Stored items from a collection
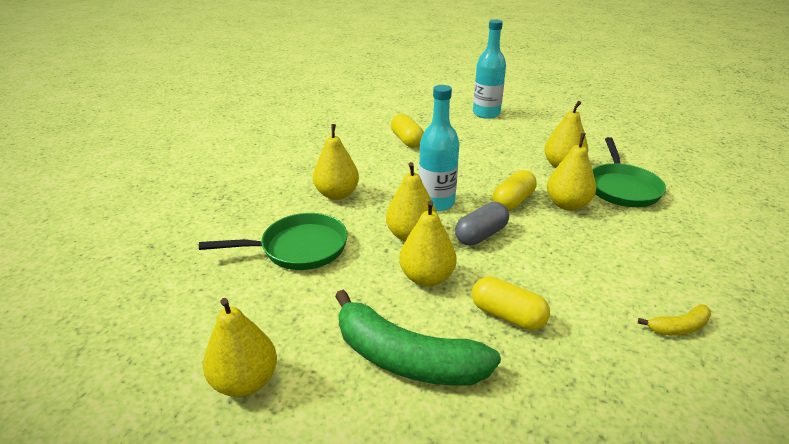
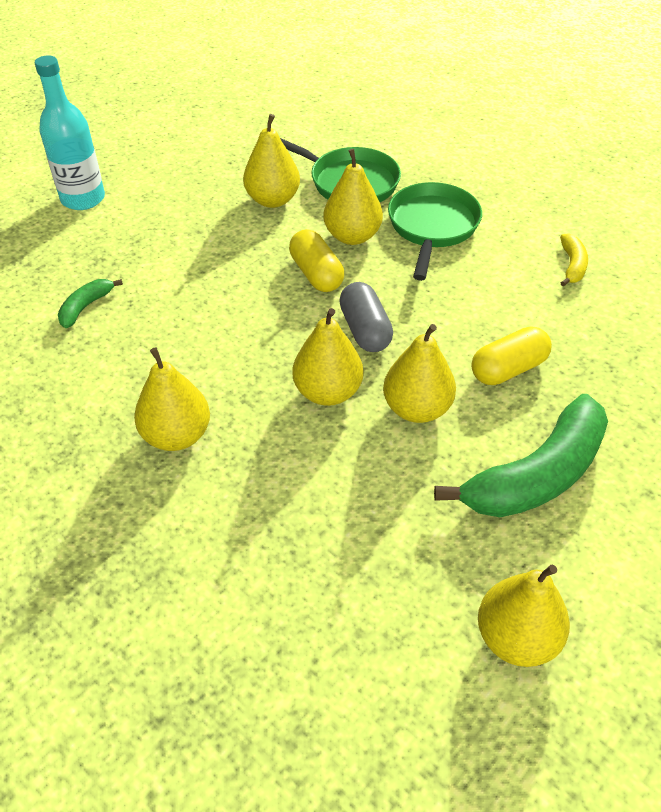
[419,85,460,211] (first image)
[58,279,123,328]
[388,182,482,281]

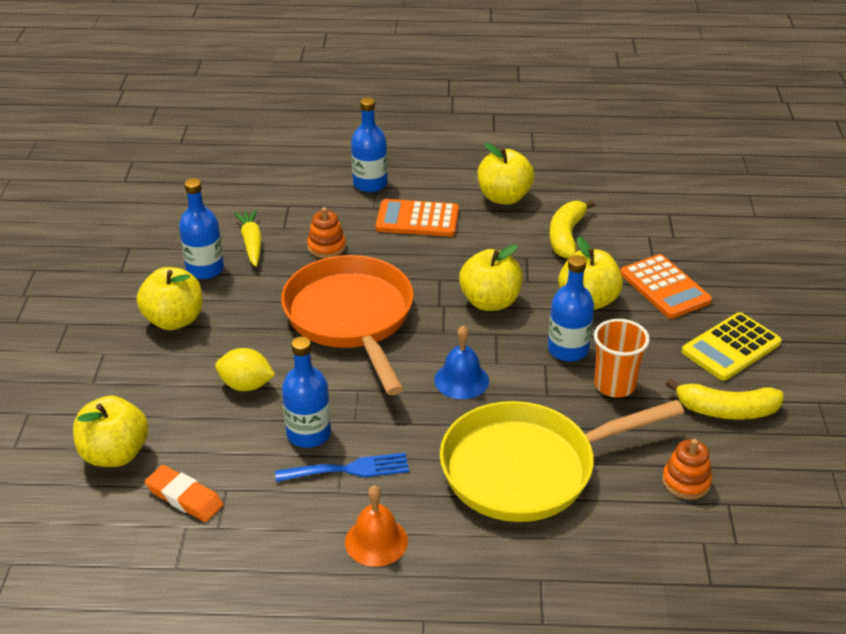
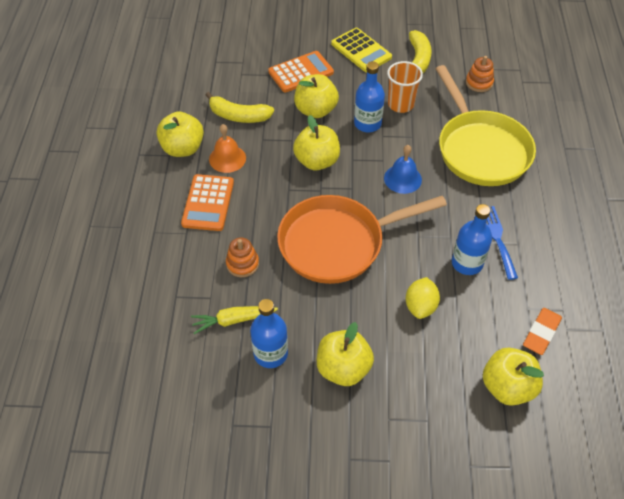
[351,97,387,192] (first image)
[209,124,246,173]

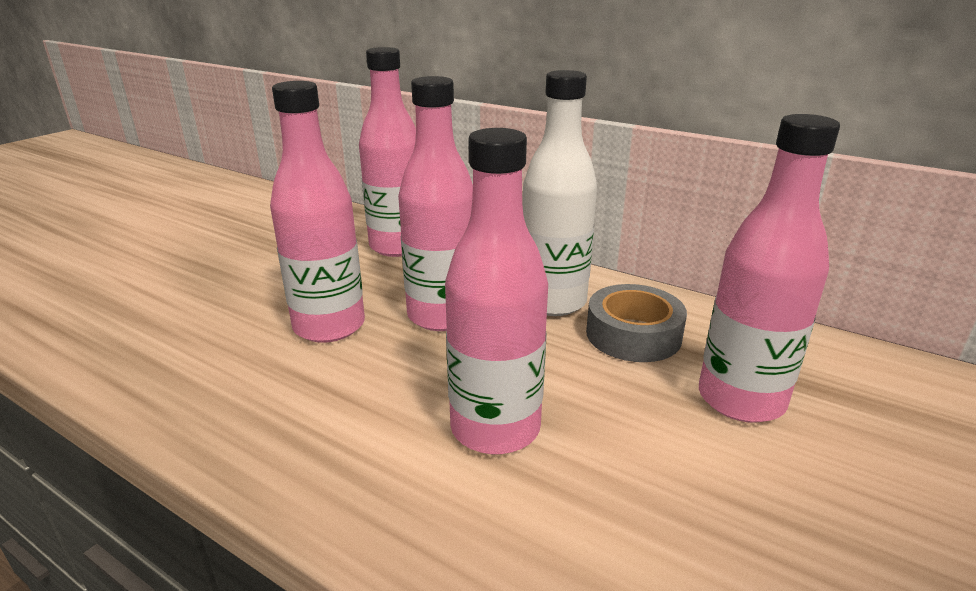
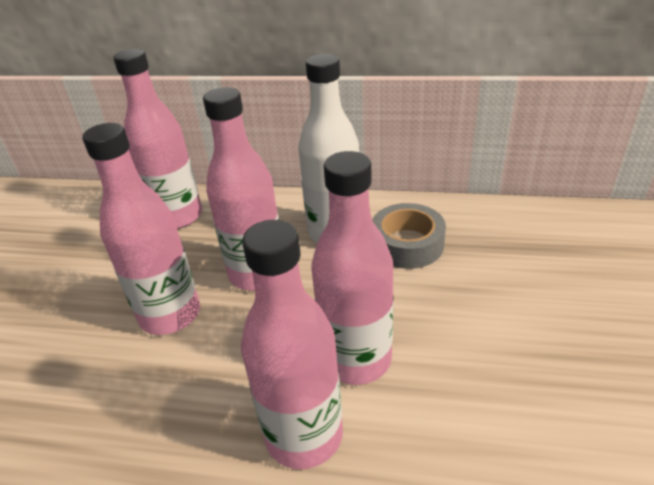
[241,220,343,469]

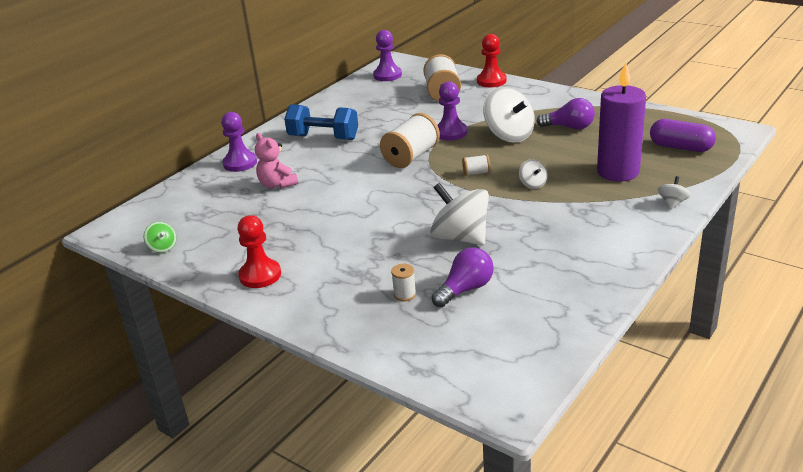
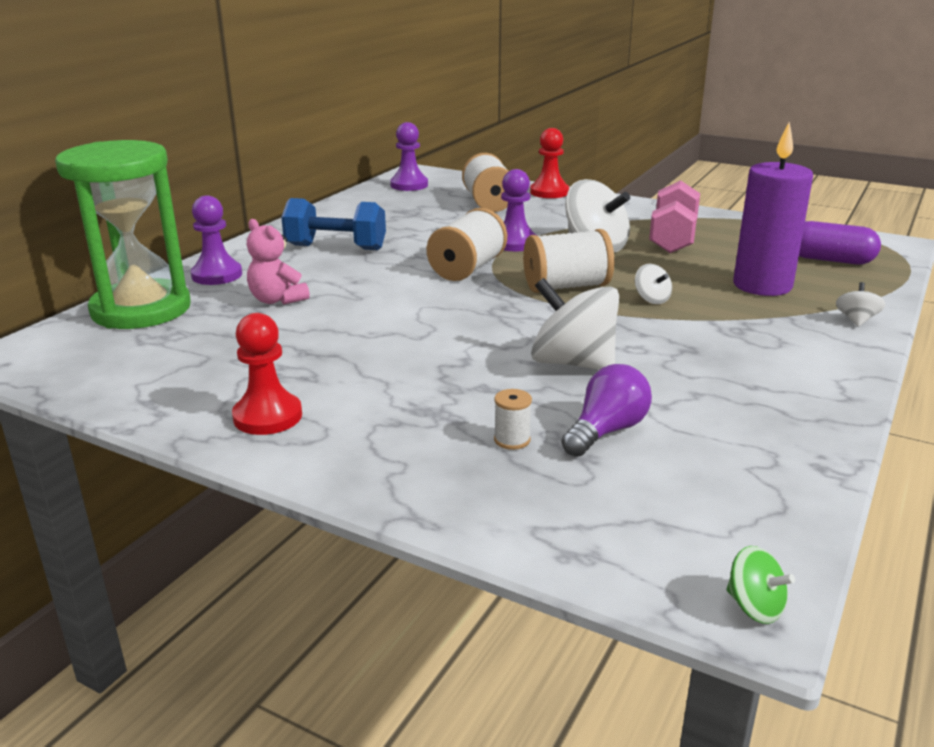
[649,180,700,253]
[523,229,614,293]
[726,546,795,624]
[55,140,191,329]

- _Work task_
Word for word, repeat the data above with the pictures left out.

- _Answer space_
[419,85,460,211] (first image)
[58,279,123,328]
[388,182,482,281]

[351,97,387,192] (first image)
[209,124,246,173]

[241,220,343,469]

[649,180,700,253]
[523,229,614,293]
[726,546,795,624]
[55,140,191,329]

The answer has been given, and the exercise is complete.